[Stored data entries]
========================================

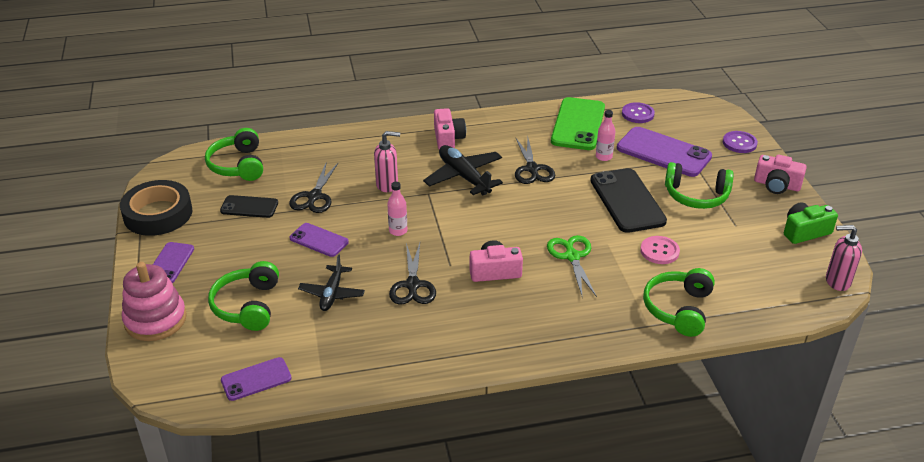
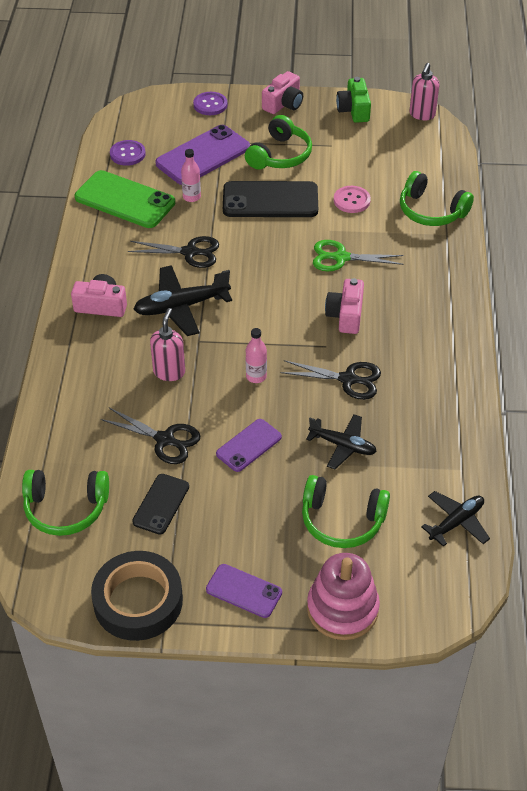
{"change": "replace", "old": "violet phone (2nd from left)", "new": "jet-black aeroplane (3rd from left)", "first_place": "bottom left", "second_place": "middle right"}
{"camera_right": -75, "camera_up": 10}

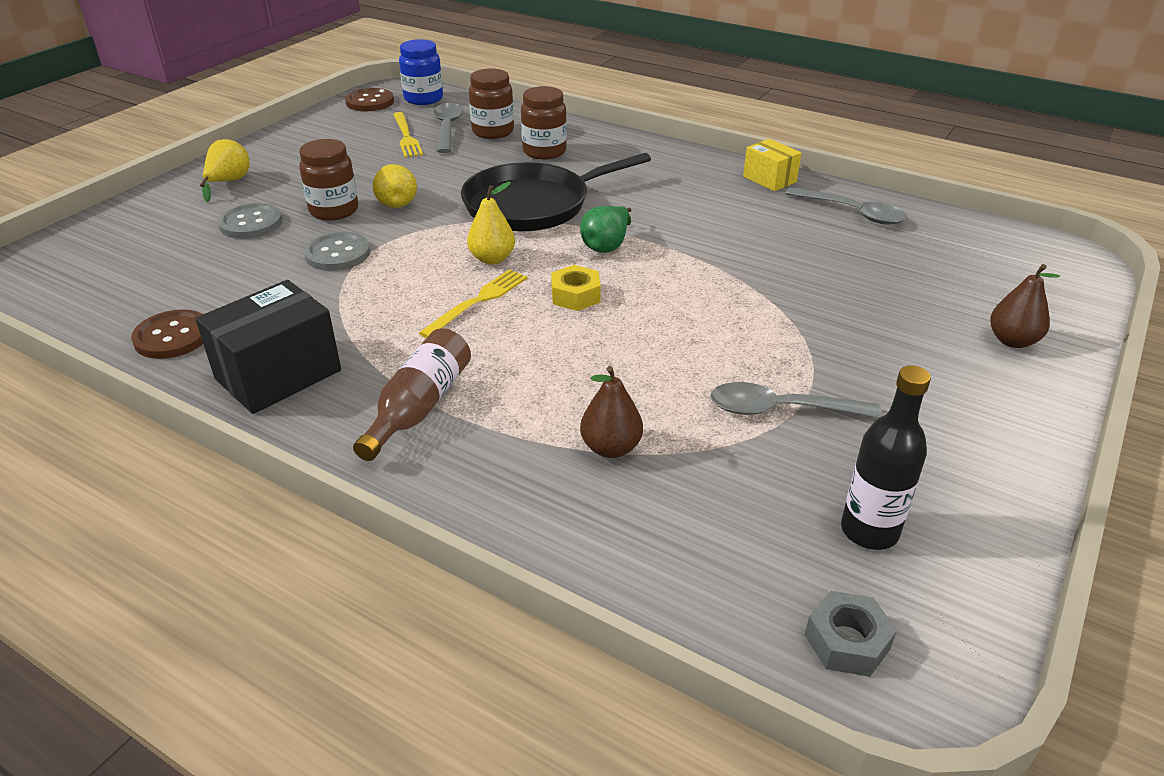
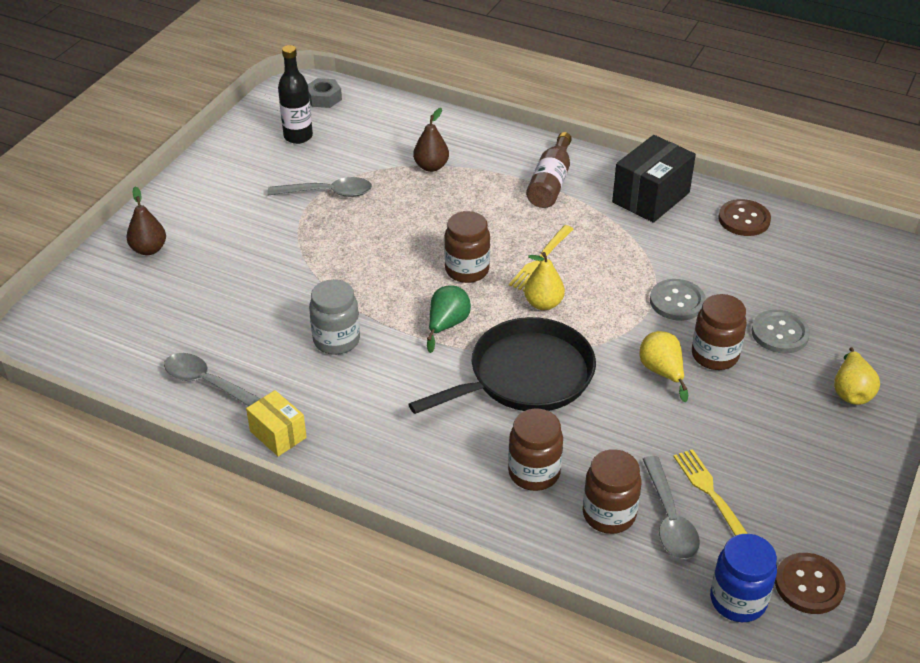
{"change": "insert", "new": "grey preserve jar", "second_place": "centre"}
{"change": "replace", "old": "bright yellow hex nut", "new": "dark brown preserve jar (1st from left)", "first_place": "centre", "second_place": "centre"}
{"camera_right": 175, "camera_up": 5}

========================================

## What is required
Would you return all of the entries unchanged while omitting the images?

## Written answer
{"change": "replace", "old": "violet phone (2nd from left)", "new": "jet-black aeroplane (3rd from left)", "first_place": "bottom left", "second_place": "middle right"}
{"camera_right": -75, "camera_up": 10}

{"change": "insert", "new": "grey preserve jar", "second_place": "centre"}
{"change": "replace", "old": "bright yellow hex nut", "new": "dark brown preserve jar (1st from left)", "first_place": "centre", "second_place": "centre"}
{"camera_right": 175, "camera_up": 5}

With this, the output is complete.